### Directions for this task
In the entries below, find the line with "blue square: (228, 202)" and the line with "green L-shape: (302, 656)". Return those two lines and all lines between them, exactly.

### Given information

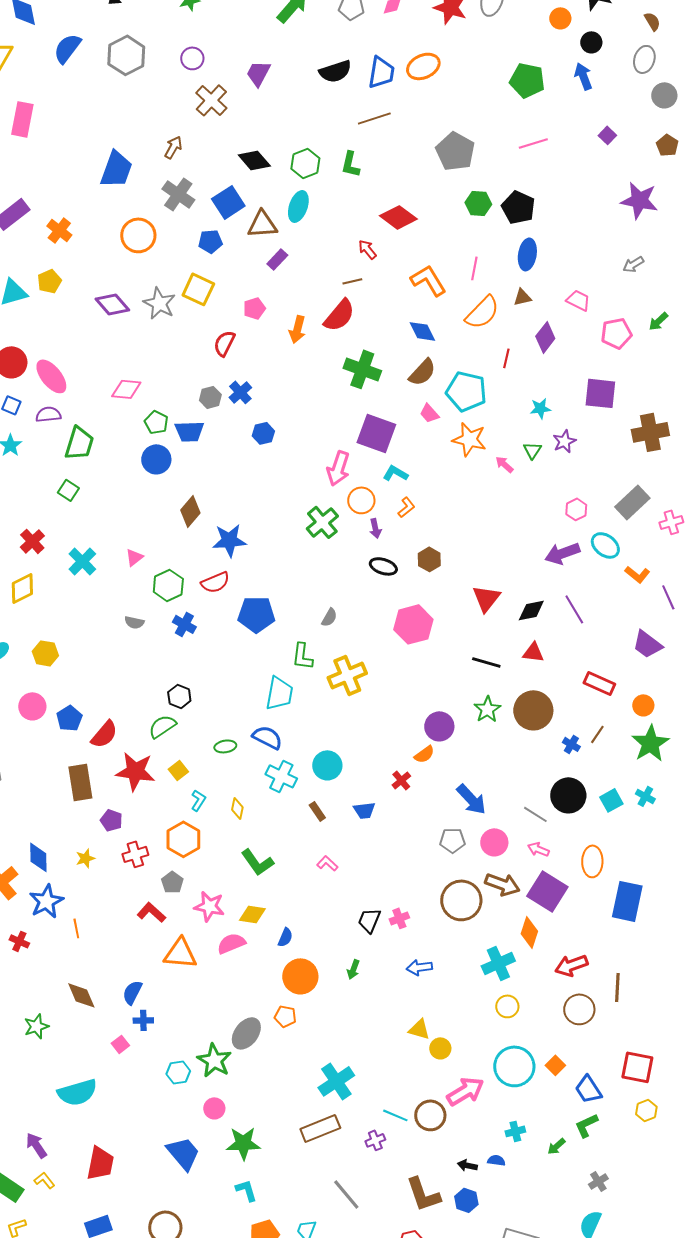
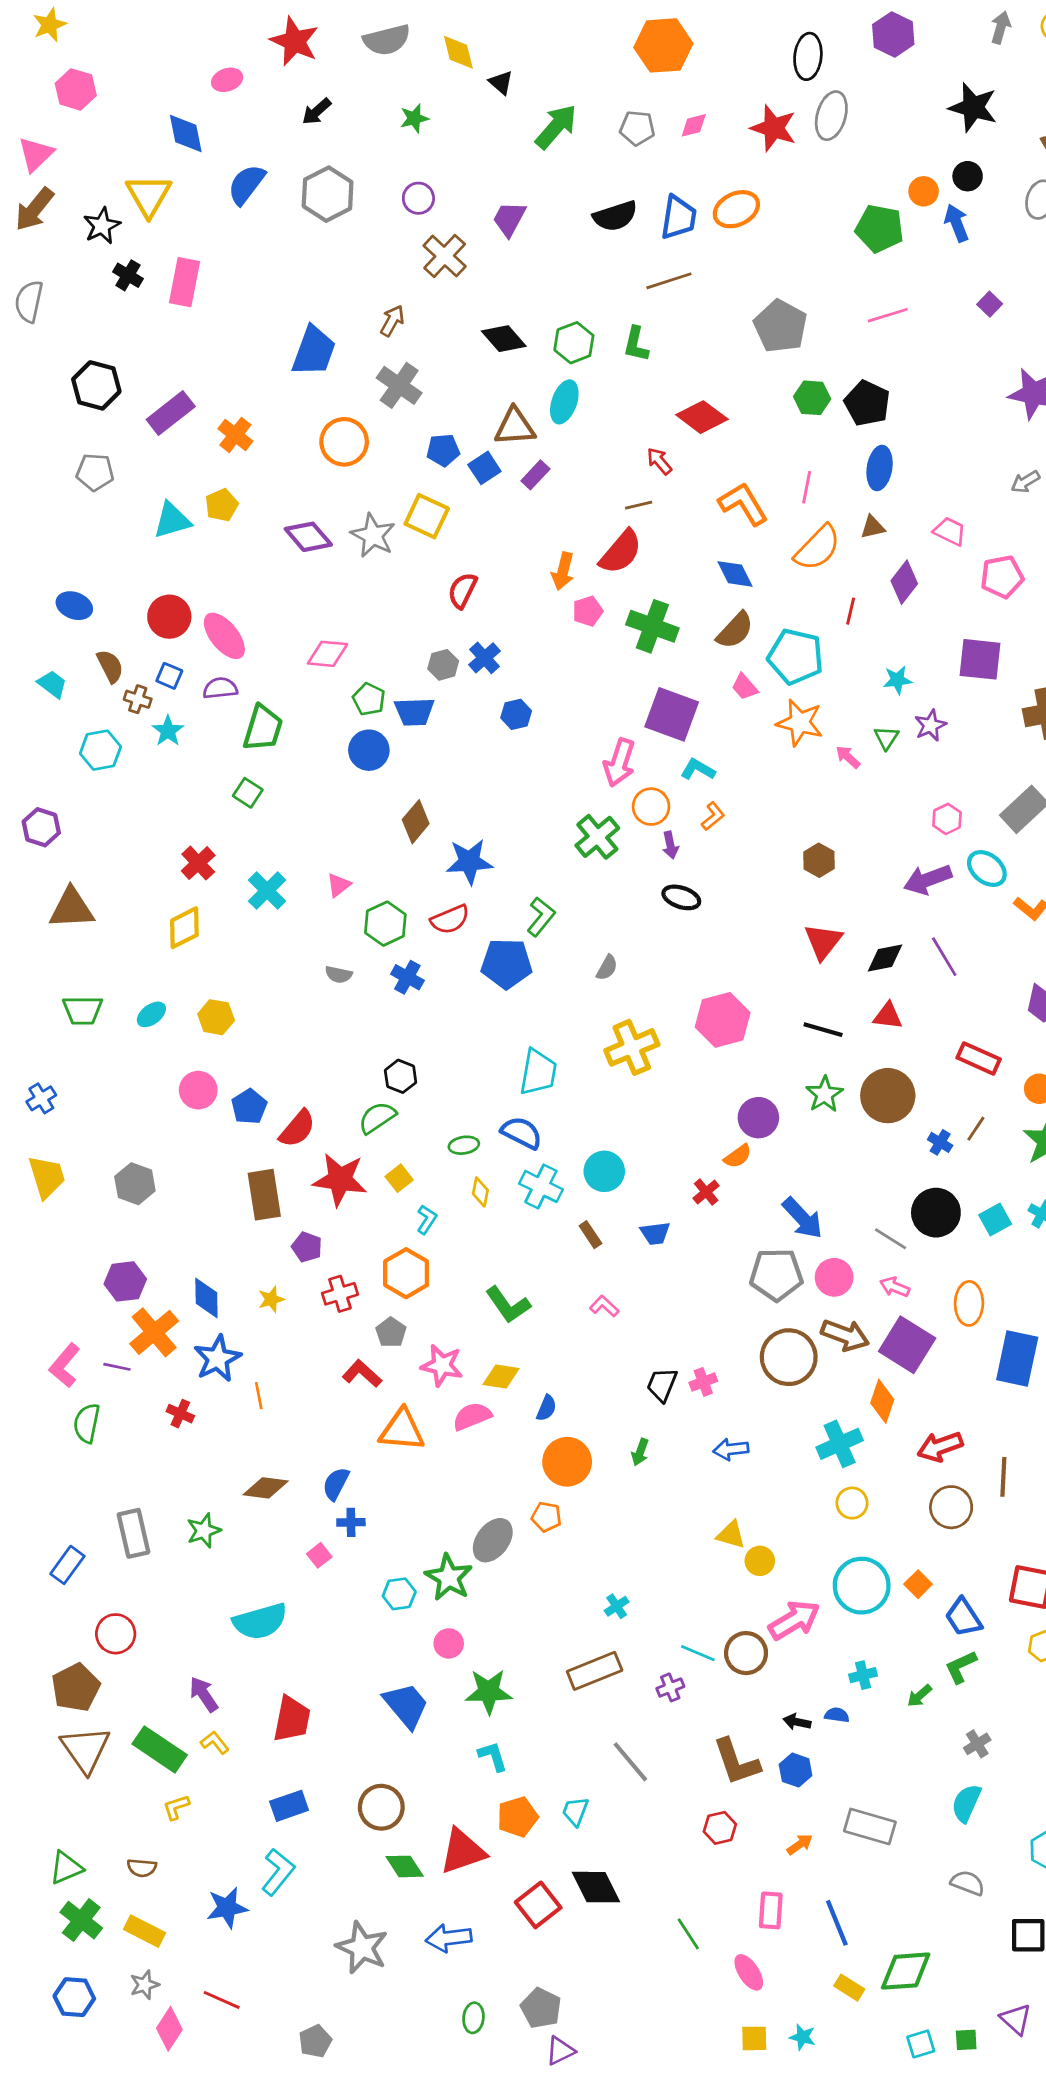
orange circle: (560, 18) -> (924, 191), moved
blue square: (228, 202) -> (484, 468), moved, size x0.7
pink pentagon: (254, 308) -> (588, 611), moved
brown hexagon: (429, 559) -> (819, 860), moved
pink hexagon: (413, 624) -> (723, 1020), moved
green L-shape: (302, 656) -> (541, 917), moved, turned -148
yellow diamond: (237, 808) -> (480, 1192), moved
gray pentagon: (452, 840) -> (776, 1275), size x1.5
brown diamond: (81, 995) -> (266, 1488), turned -60
cyan cross: (336, 1081) -> (617, 1606), size x0.5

### Task result
blue square: (228, 202) -> (484, 468), moved, size x0.7
pink pentagon: (254, 308) -> (588, 611), moved
brown hexagon: (429, 559) -> (819, 860), moved
pink hexagon: (413, 624) -> (723, 1020), moved
green L-shape: (302, 656) -> (541, 917), moved, turned -148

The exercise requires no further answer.